Top of Data
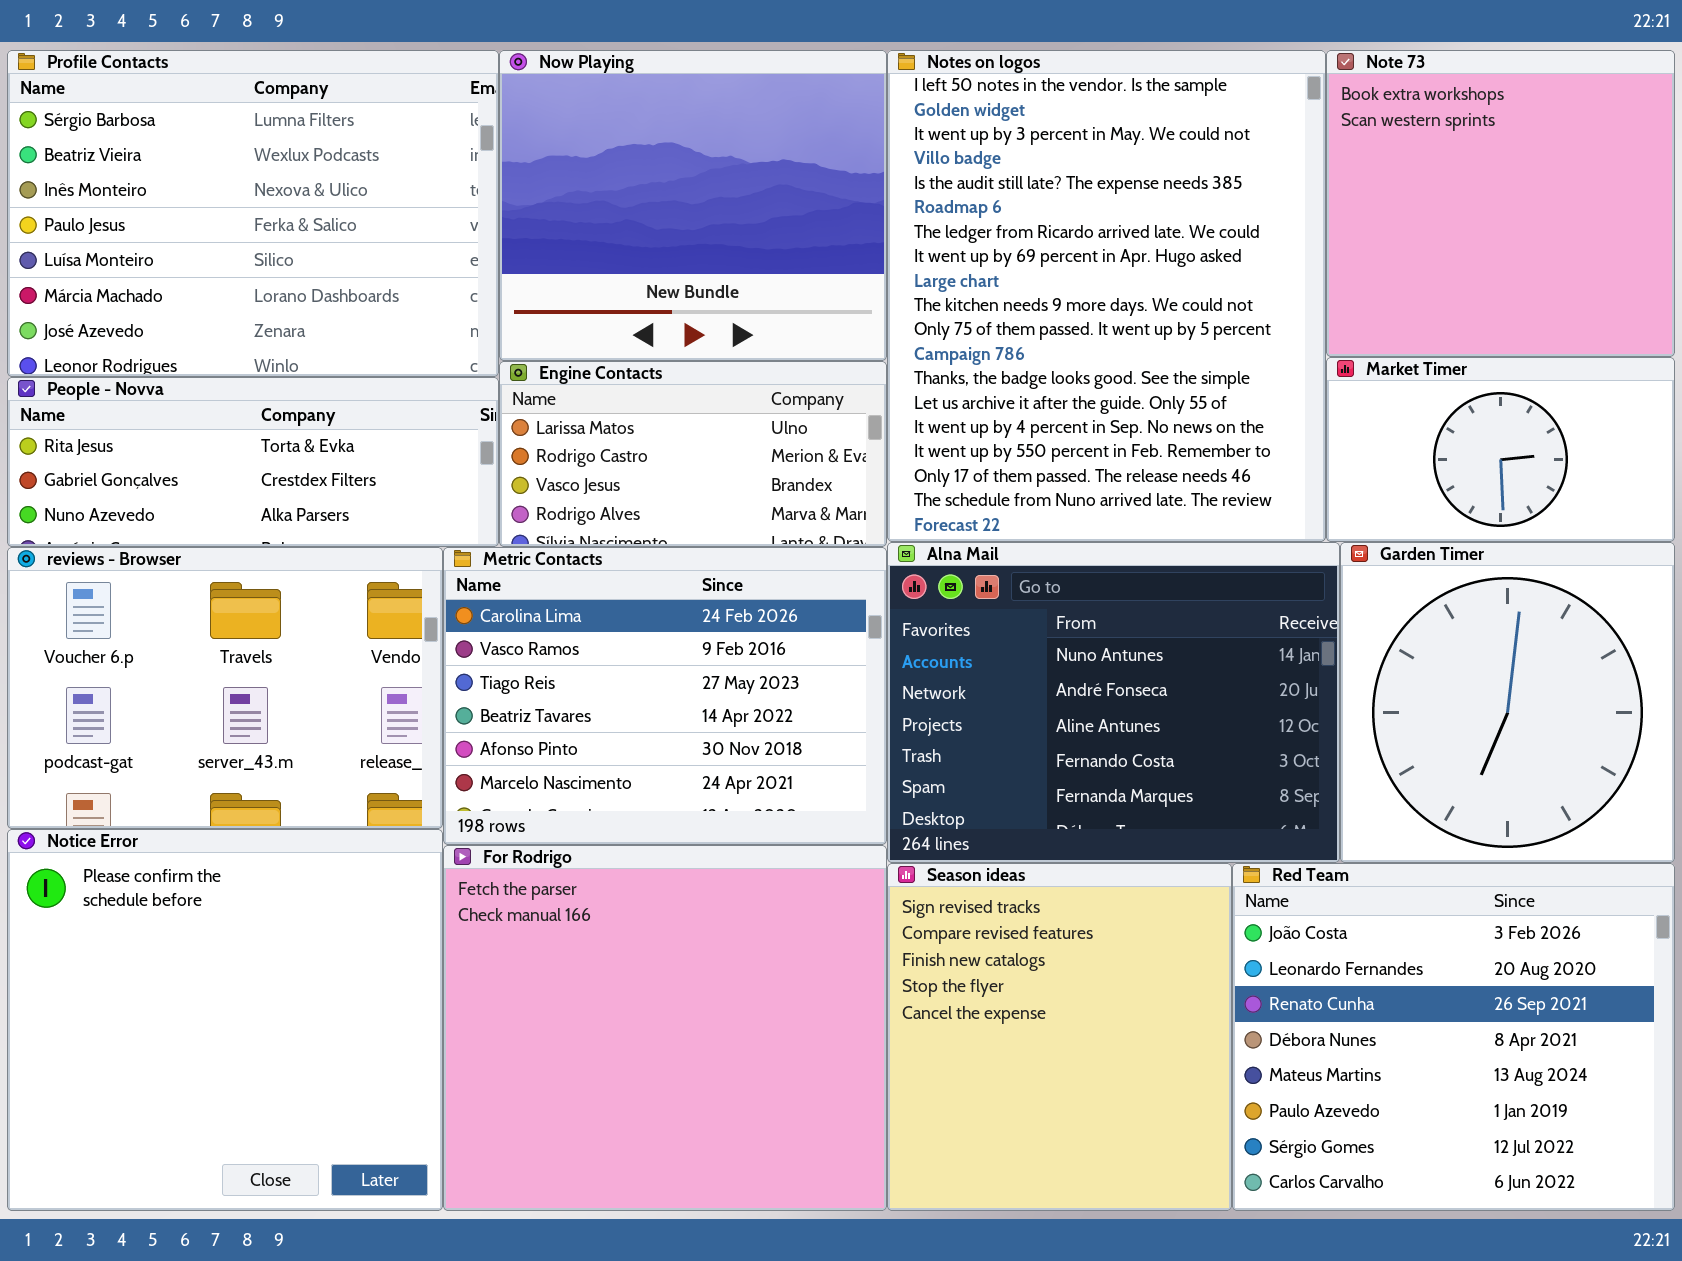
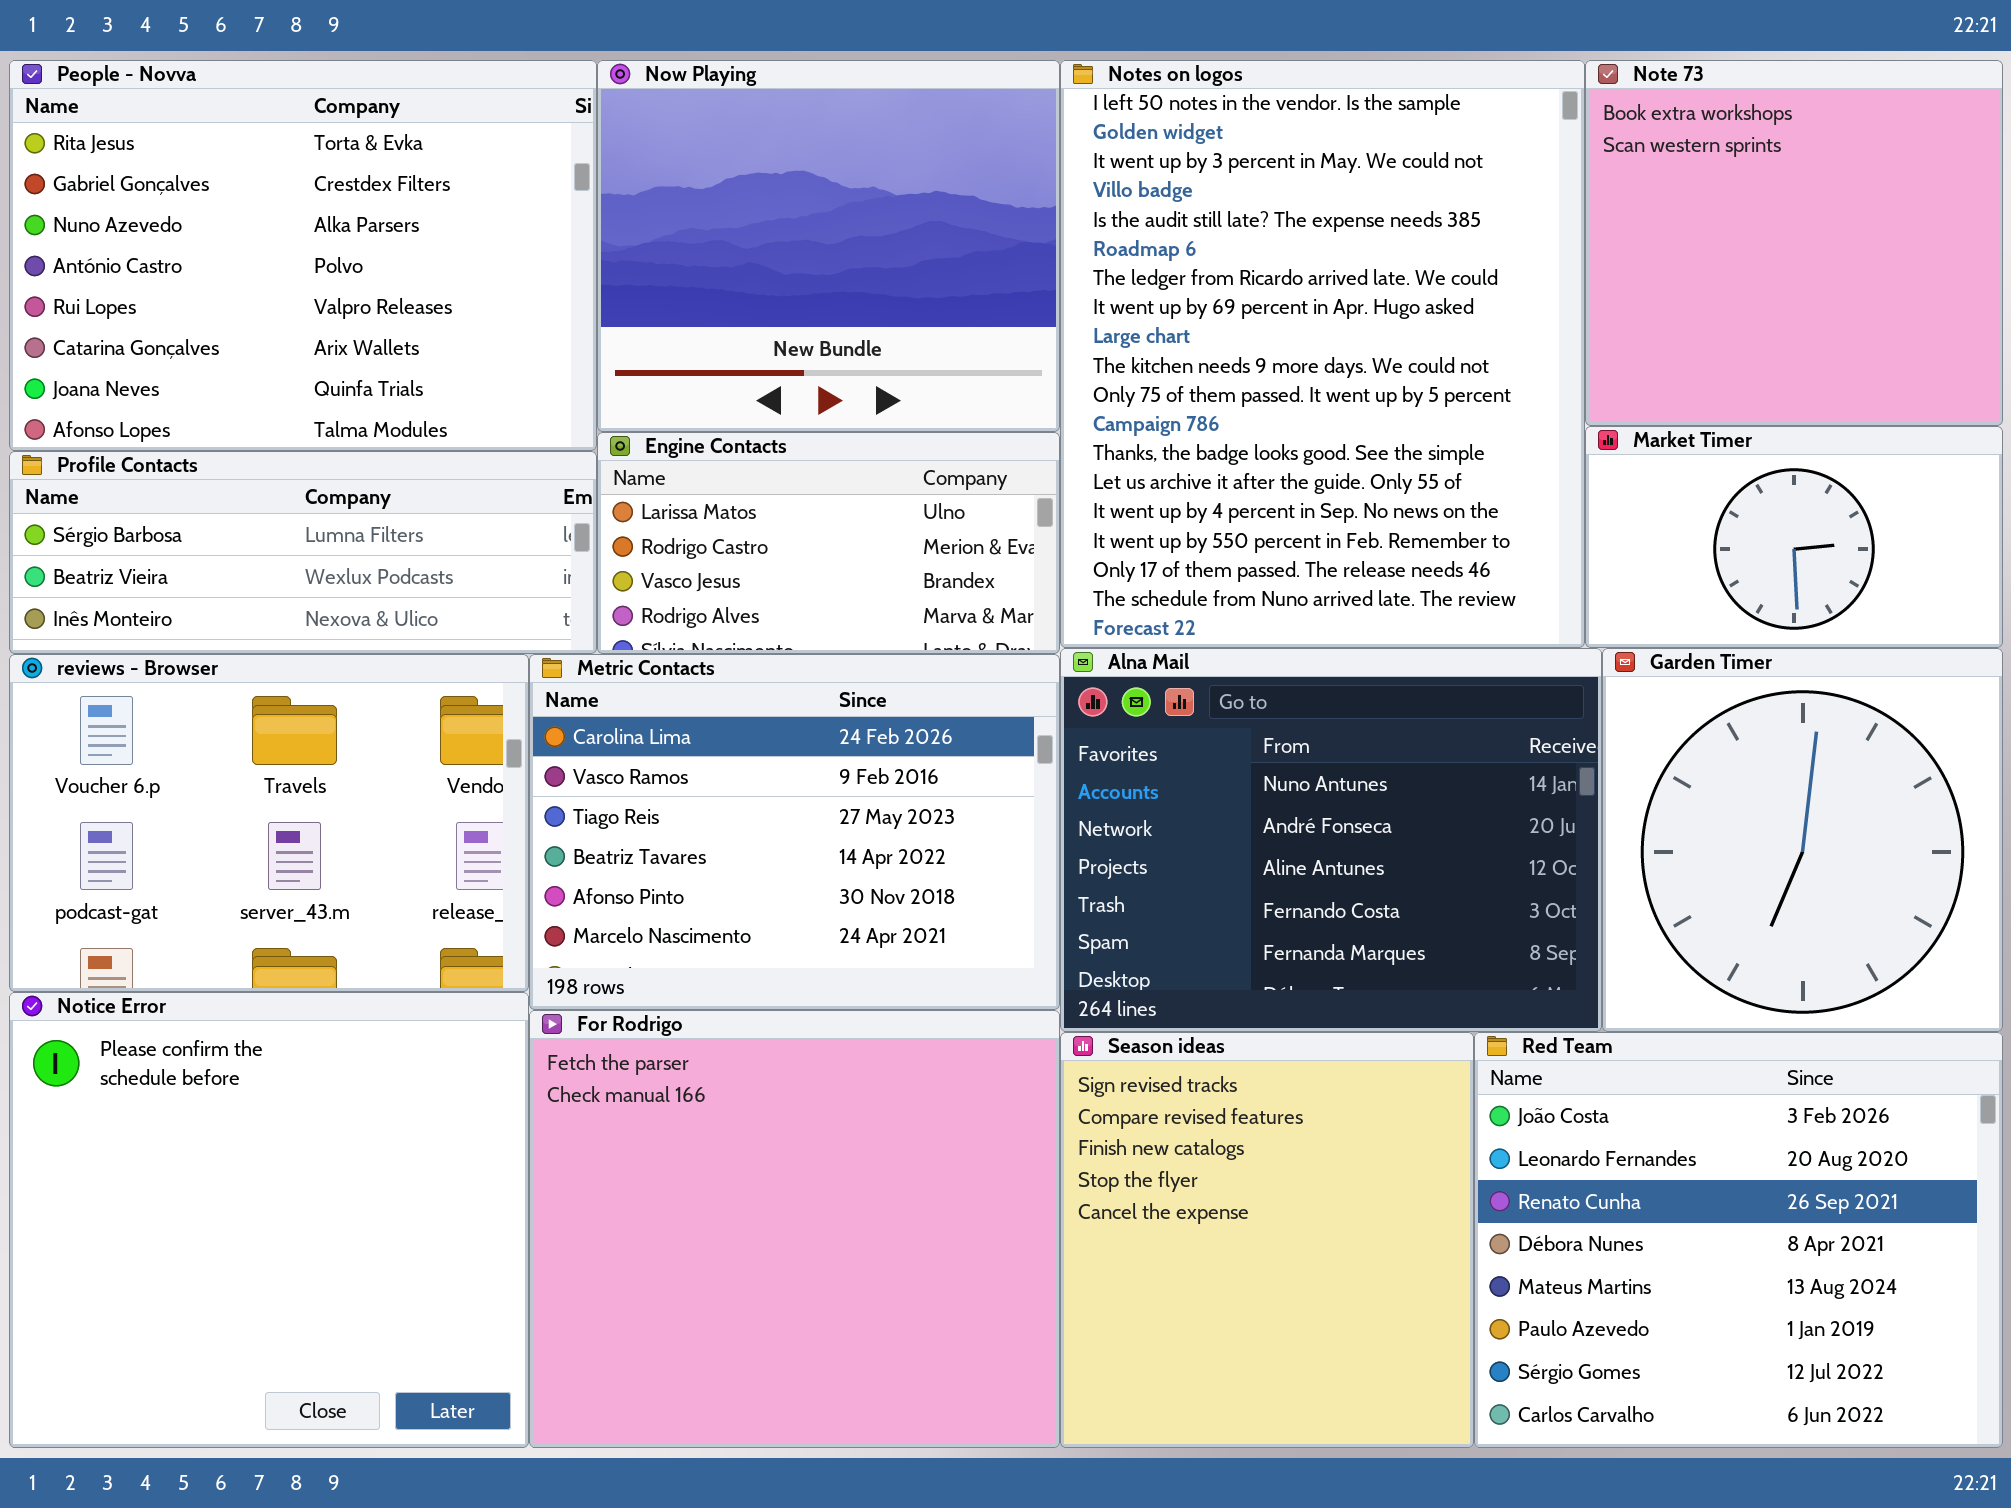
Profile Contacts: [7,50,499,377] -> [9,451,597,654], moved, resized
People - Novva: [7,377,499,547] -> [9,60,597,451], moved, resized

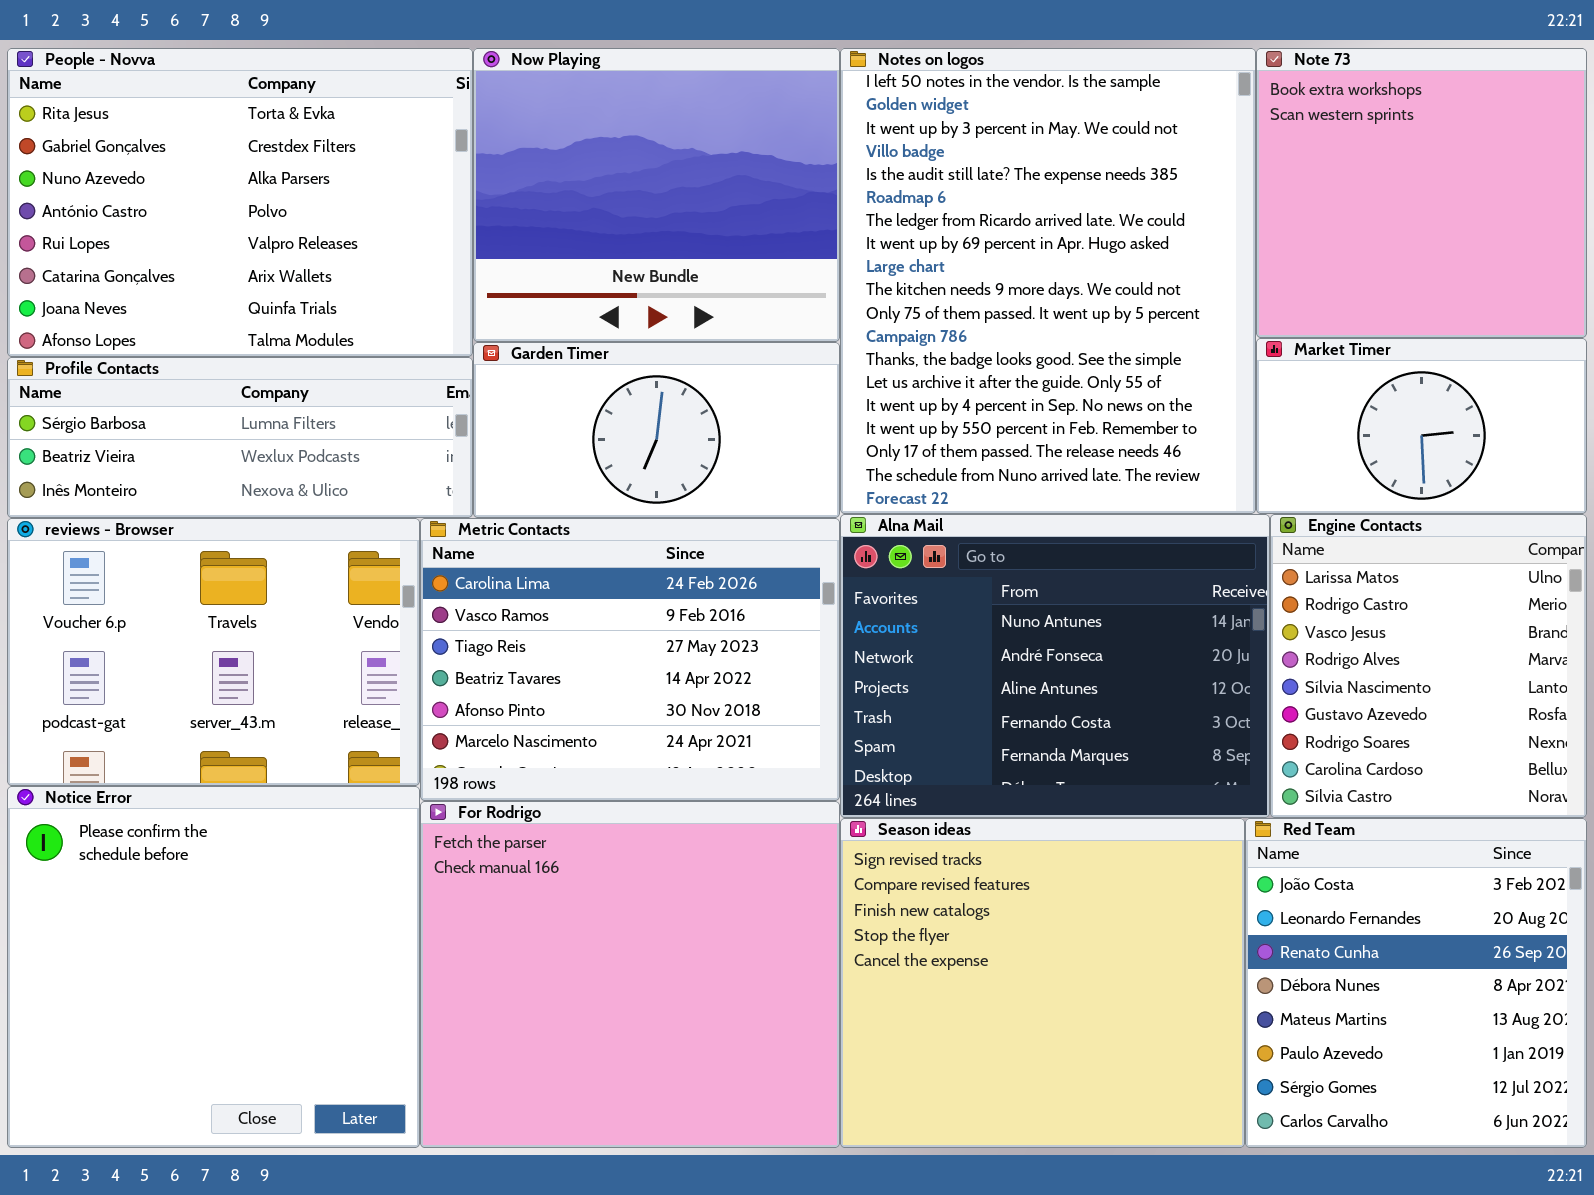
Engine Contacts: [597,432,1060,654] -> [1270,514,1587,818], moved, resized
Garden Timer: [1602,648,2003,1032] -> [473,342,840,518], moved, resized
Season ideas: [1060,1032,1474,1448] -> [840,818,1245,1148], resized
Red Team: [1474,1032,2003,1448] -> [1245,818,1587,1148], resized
Bottom of Data
Return, without any change, only the lines from the one containing "Garden Timer: [1602,648,2003,1032]" through the last line of the entries above.

**Response:**
Garden Timer: [1602,648,2003,1032] -> [473,342,840,518], moved, resized
Season ideas: [1060,1032,1474,1448] -> [840,818,1245,1148], resized
Red Team: [1474,1032,2003,1448] -> [1245,818,1587,1148], resized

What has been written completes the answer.